▸ **Records provided**:
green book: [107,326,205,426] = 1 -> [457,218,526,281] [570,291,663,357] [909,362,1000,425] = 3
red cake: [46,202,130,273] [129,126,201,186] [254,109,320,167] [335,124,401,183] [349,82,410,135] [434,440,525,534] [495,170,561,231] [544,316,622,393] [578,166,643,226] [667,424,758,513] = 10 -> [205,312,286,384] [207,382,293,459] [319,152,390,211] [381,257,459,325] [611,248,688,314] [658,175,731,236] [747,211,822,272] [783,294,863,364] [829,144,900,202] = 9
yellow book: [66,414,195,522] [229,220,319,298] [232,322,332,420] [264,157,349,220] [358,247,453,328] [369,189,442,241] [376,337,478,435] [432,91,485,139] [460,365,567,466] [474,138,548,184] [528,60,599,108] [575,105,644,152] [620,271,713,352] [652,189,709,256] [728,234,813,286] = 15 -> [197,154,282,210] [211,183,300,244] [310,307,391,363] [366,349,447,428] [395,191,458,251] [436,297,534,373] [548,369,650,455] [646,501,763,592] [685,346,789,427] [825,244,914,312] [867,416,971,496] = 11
==
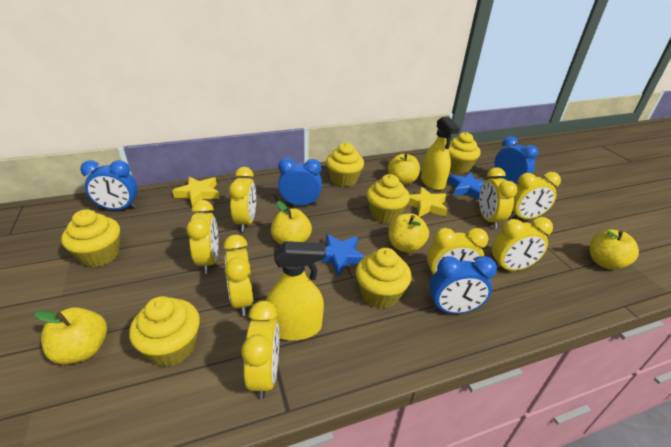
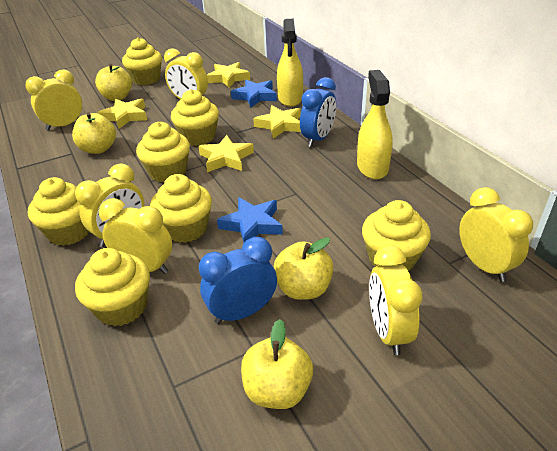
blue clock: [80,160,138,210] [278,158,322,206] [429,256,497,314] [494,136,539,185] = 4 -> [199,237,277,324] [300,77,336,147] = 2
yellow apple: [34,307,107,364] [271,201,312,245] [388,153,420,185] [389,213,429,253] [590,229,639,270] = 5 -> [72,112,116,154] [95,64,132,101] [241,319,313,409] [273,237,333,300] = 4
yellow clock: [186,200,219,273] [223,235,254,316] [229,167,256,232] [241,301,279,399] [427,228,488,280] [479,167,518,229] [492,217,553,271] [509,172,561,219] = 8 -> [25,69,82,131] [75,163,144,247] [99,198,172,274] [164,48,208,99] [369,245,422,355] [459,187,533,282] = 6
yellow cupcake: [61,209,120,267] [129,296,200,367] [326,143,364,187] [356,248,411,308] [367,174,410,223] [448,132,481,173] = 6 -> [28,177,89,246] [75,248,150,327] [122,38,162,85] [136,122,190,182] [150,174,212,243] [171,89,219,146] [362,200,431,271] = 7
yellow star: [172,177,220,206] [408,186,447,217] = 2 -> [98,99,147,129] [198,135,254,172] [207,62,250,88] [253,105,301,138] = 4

▸ **Assignment**:
Taking the entries above, write out exactly each line from the one holding "red cake: [46,202,130,273]" to the one holding "yellow book: [66,414,195,522]", both included, and stop there.

▸ **Solved problem**:
red cake: [46,202,130,273] [129,126,201,186] [254,109,320,167] [335,124,401,183] [349,82,410,135] [434,440,525,534] [495,170,561,231] [544,316,622,393] [578,166,643,226] [667,424,758,513] = 10 -> [205,312,286,384] [207,382,293,459] [319,152,390,211] [381,257,459,325] [611,248,688,314] [658,175,731,236] [747,211,822,272] [783,294,863,364] [829,144,900,202] = 9
yellow book: [66,414,195,522] [229,220,319,298] [232,322,332,420] [264,157,349,220] [358,247,453,328] [369,189,442,241] [376,337,478,435] [432,91,485,139] [460,365,567,466] [474,138,548,184] [528,60,599,108] [575,105,644,152] [620,271,713,352] [652,189,709,256] [728,234,813,286] = 15 -> [197,154,282,210] [211,183,300,244] [310,307,391,363] [366,349,447,428] [395,191,458,251] [436,297,534,373] [548,369,650,455] [646,501,763,592] [685,346,789,427] [825,244,914,312] [867,416,971,496] = 11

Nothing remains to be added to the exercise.